— Exercise aim —
Could you return each line of the material that has "none" in it?
Data for the task Start Marker
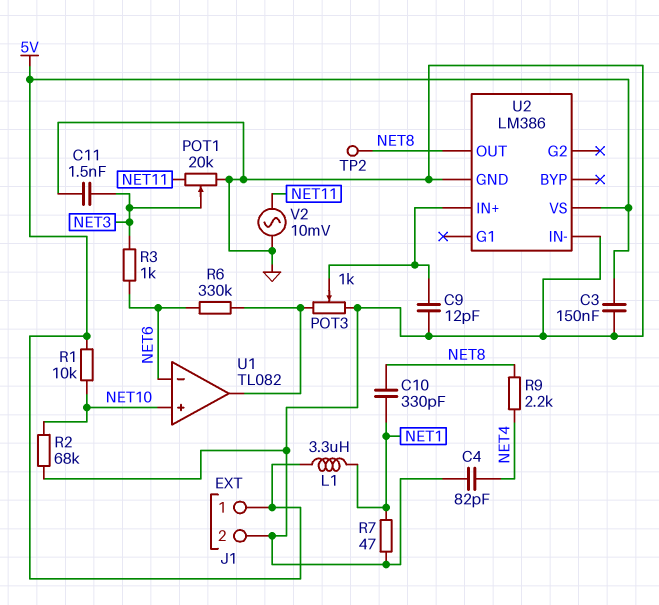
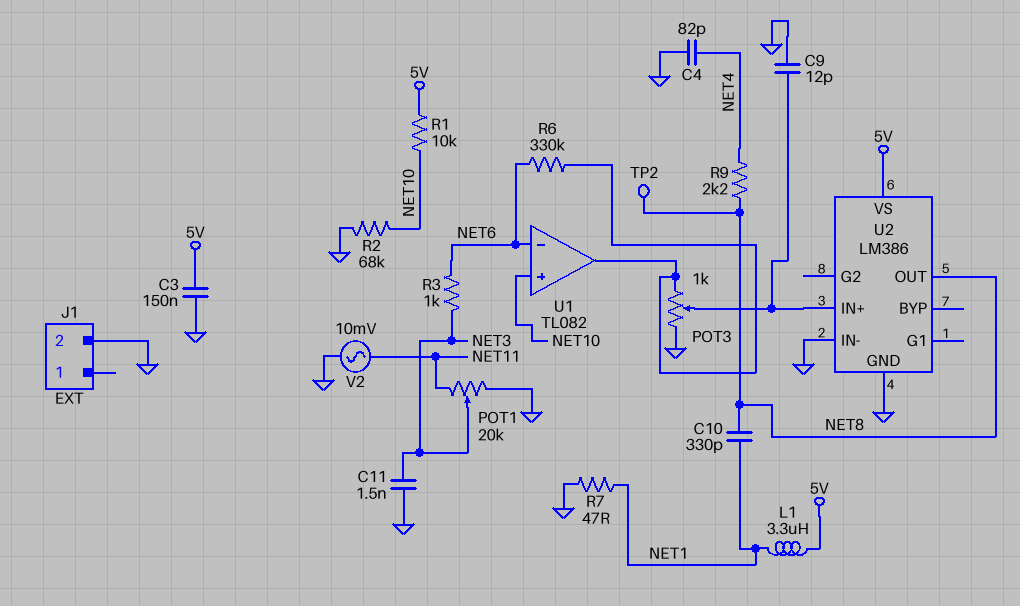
J1 pin 1: 5V -> none

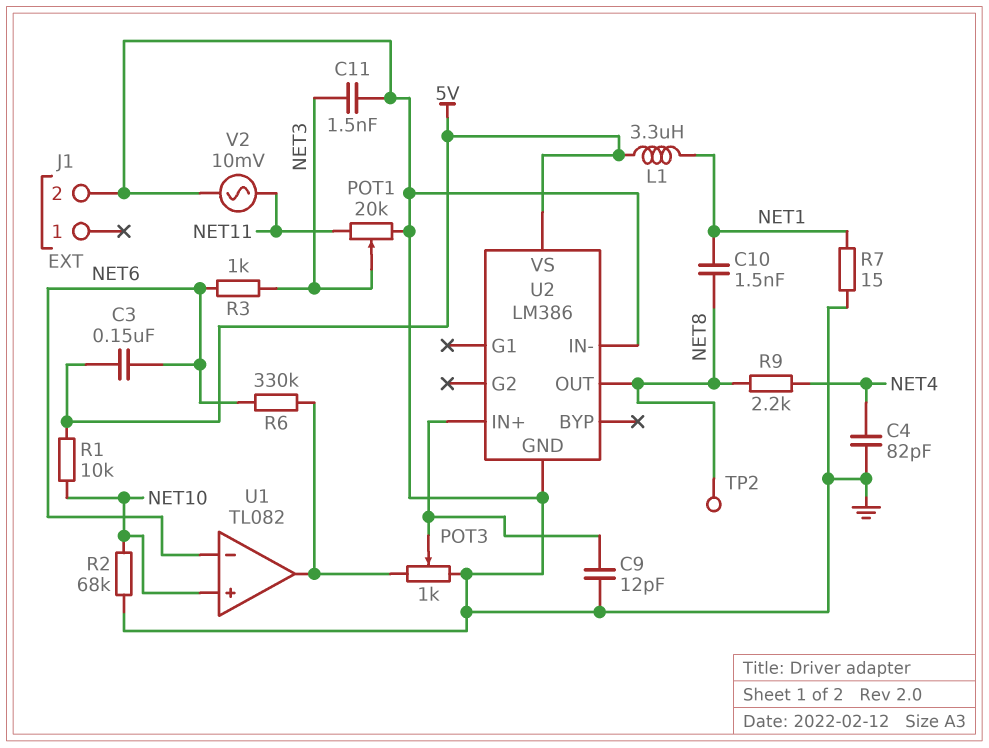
C3: 150nF (5V, GND) -> 150nF (5V, NET6)
C10: 330pF (NET1, NET8) -> 1.5nF (NET1, NET8)
R7: 47 (GND, NET1) -> 15 (GND, NET1)

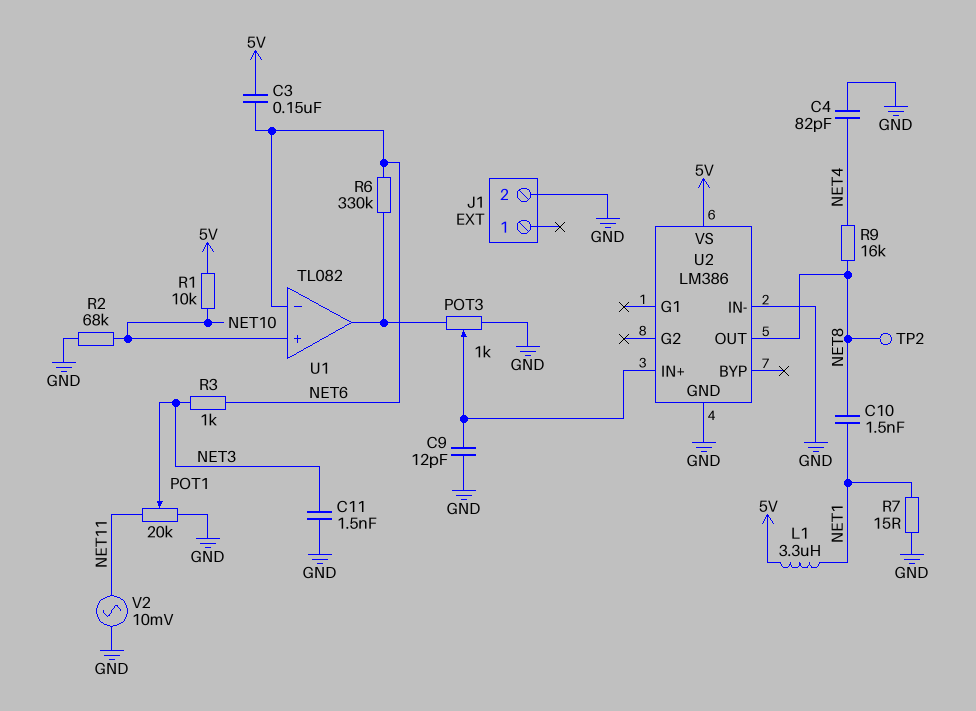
R9: 2.2k (NET4, NET8) -> 16k (NET4, NET8)

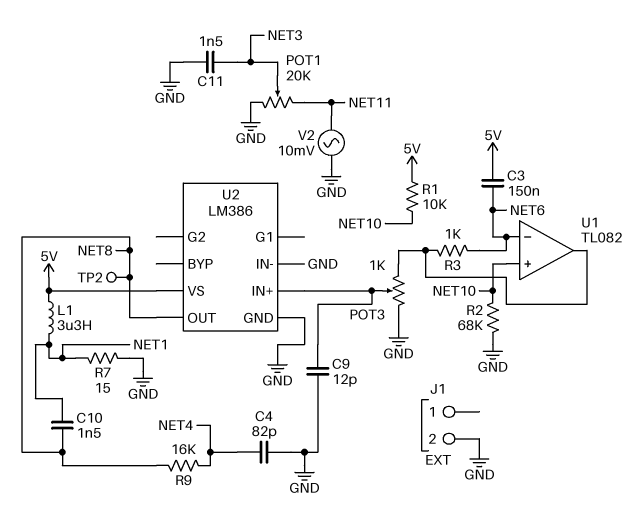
R3: 1k (NET3, NET6) -> 1k (NET6, U1/out)
R6: 330k (NET6, U1/out) -> none

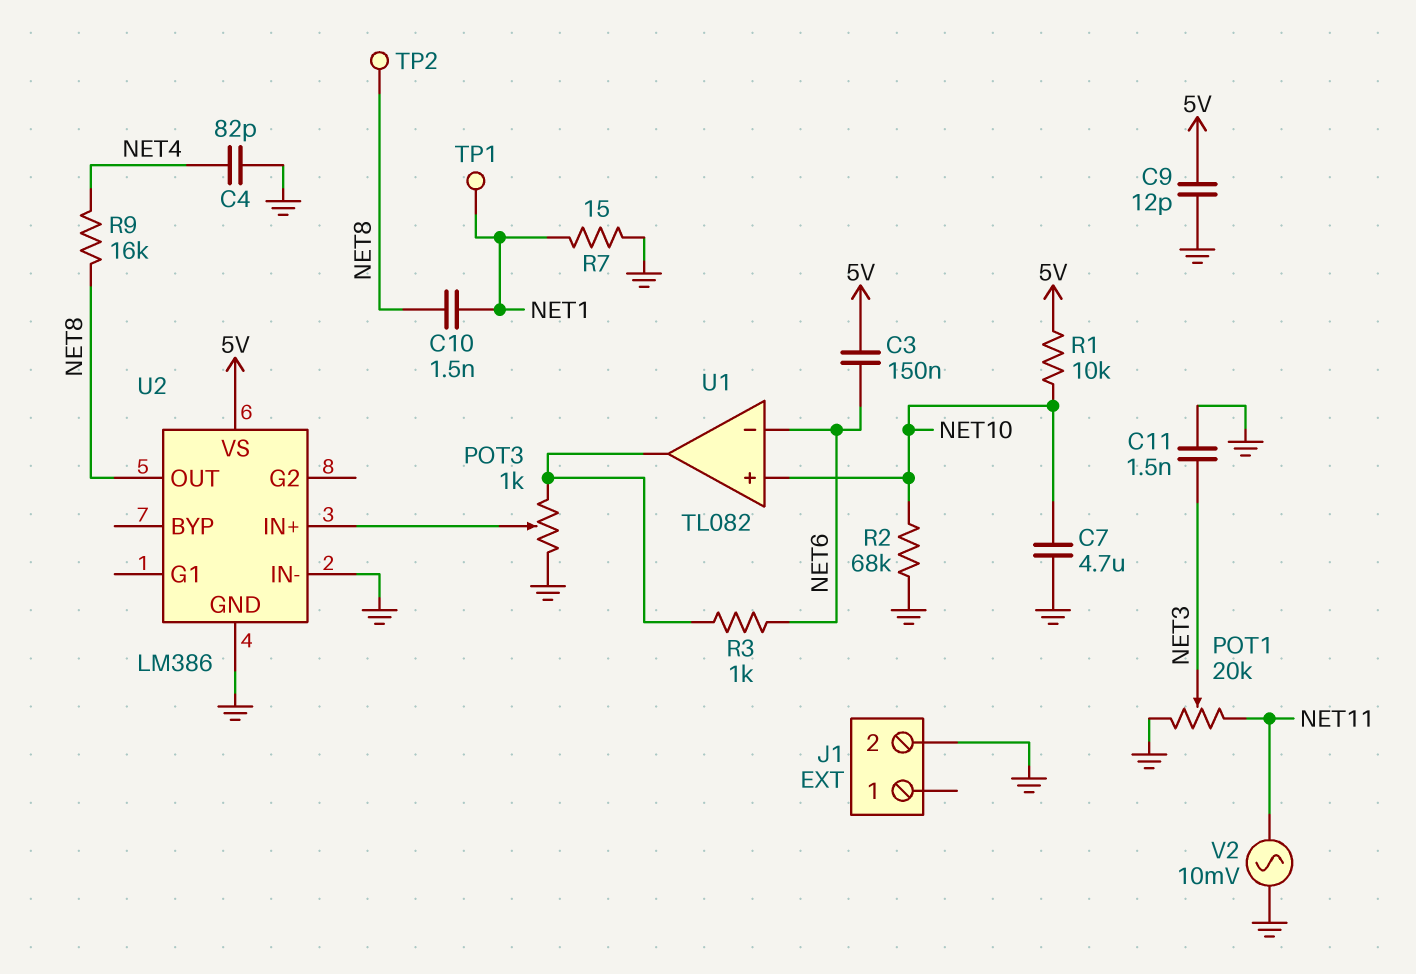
C7: none -> 4.7uF (GND, NET10)
C9: 12pF (GND, U2/IN+) -> 12pF (5V, GND)
L1: 3.3uH (5V, NET1) -> none
TP1: none -> test point (NET1)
Data for the task End Marker
— Answer below —
J1 pin 1: 5V -> none
R6: 330k (NET6, U1/out) -> none
C7: none -> 4.7uF (GND, NET10)
L1: 3.3uH (5V, NET1) -> none
TP1: none -> test point (NET1)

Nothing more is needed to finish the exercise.